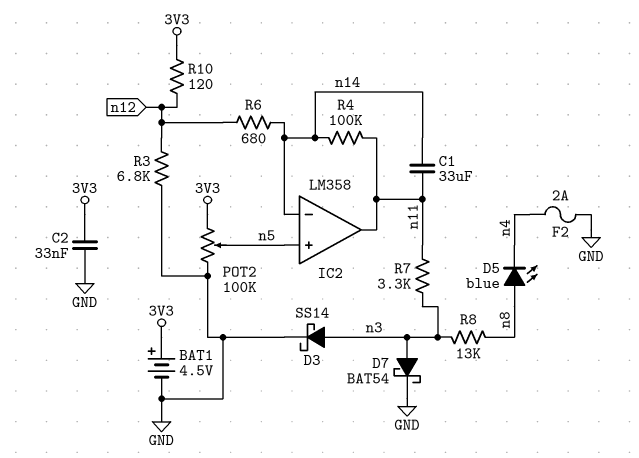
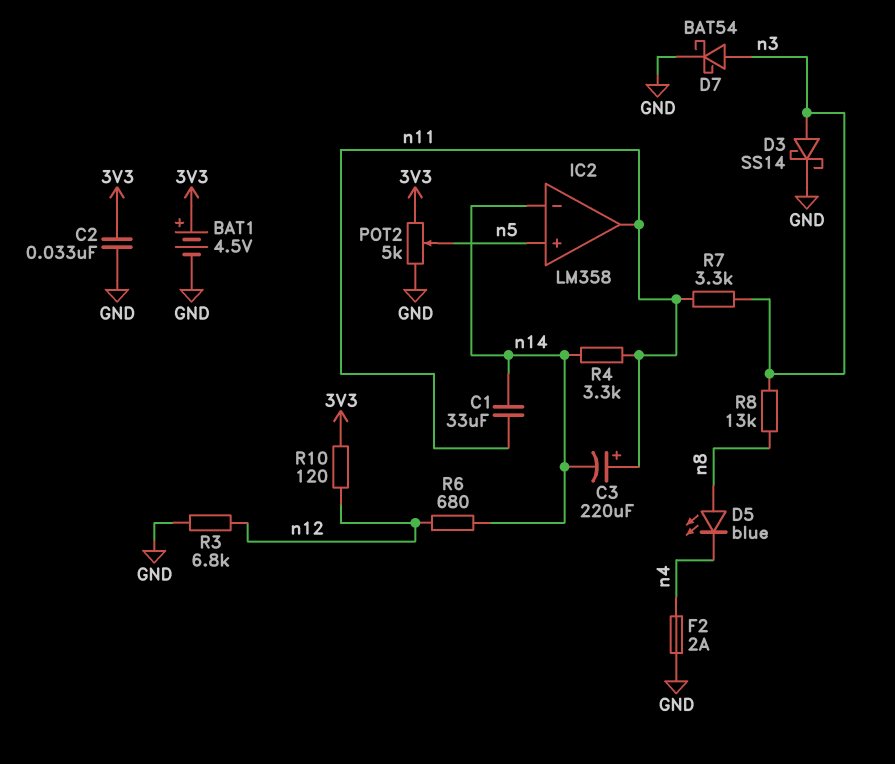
C3: none -> 220uF (plus n11, minus n14)
POT2: 100k (3V3, GND, wiper n5) -> 5k (3V3, GND, wiper n5)
R4: 100k (n11, n14) -> 3.3k (n11, n14)

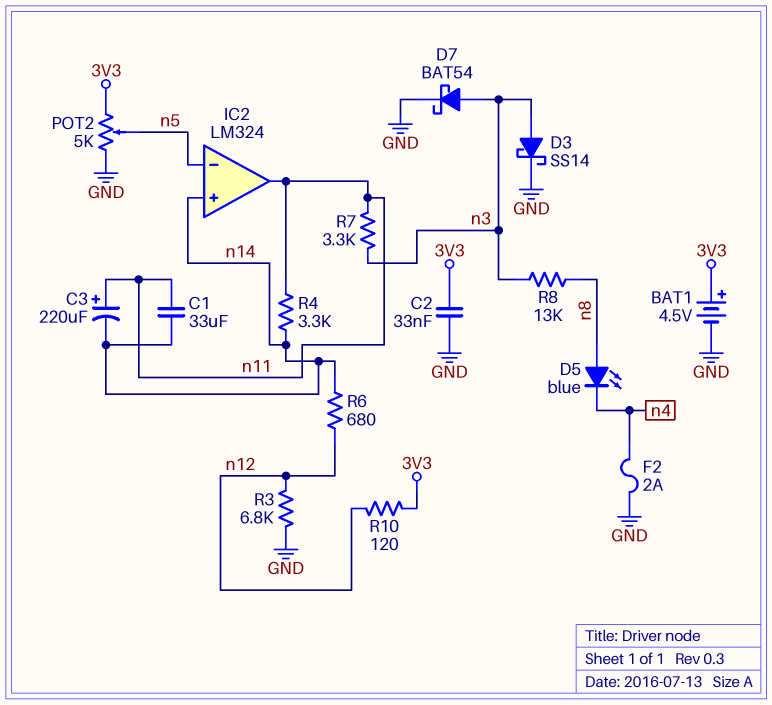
IC2: LM358 -> LM324
IC2 pin in+: n5 -> n14
IC2 pin in-: n14 -> n5

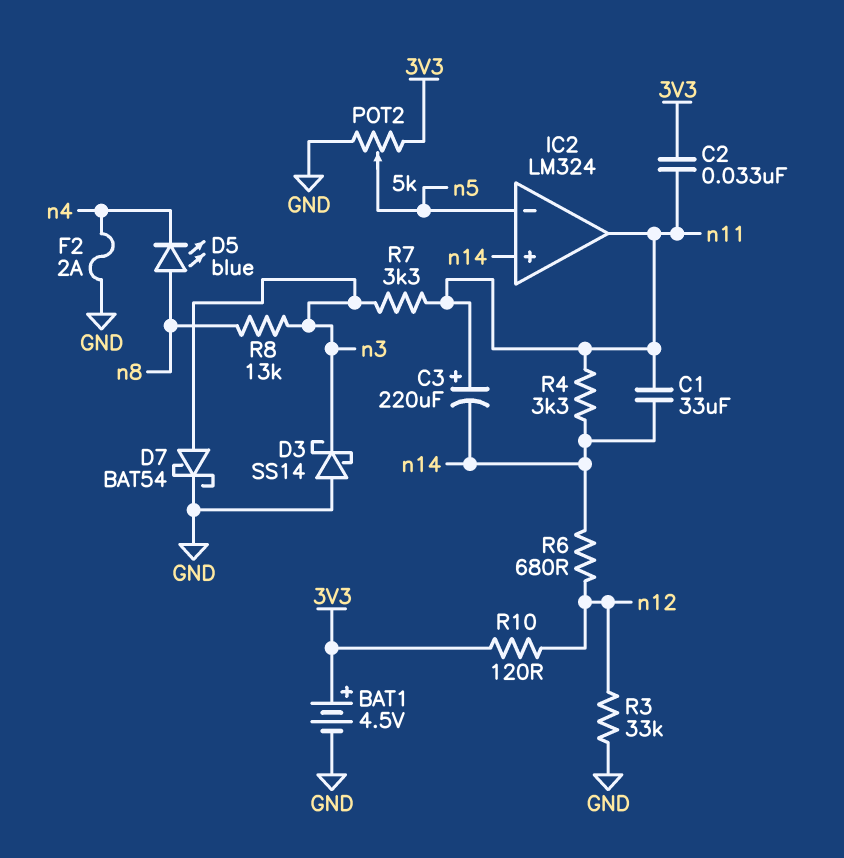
C2: 33nF (3V3, GND) -> 33nF (3V3, n11)
D3: schottky SS14 (A n3, K GND) -> schottky SS14 (A GND, K n3)
R3: 6.8k (GND, n12) -> 33k (GND, n12)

◇ ◇ ◇

Exercise requirements
Reproduce word for word the lines from the line holding "R4: 100k (n11, n14) -> 3.3k (n11, n14)" through the last line of the material above, inclusive, and keep pictures out of it.

Solved problem
R4: 100k (n11, n14) -> 3.3k (n11, n14)

IC2: LM358 -> LM324
IC2 pin in+: n5 -> n14
IC2 pin in-: n14 -> n5

C2: 33nF (3V3, GND) -> 33nF (3V3, n11)
D3: schottky SS14 (A n3, K GND) -> schottky SS14 (A GND, K n3)
R3: 6.8k (GND, n12) -> 33k (GND, n12)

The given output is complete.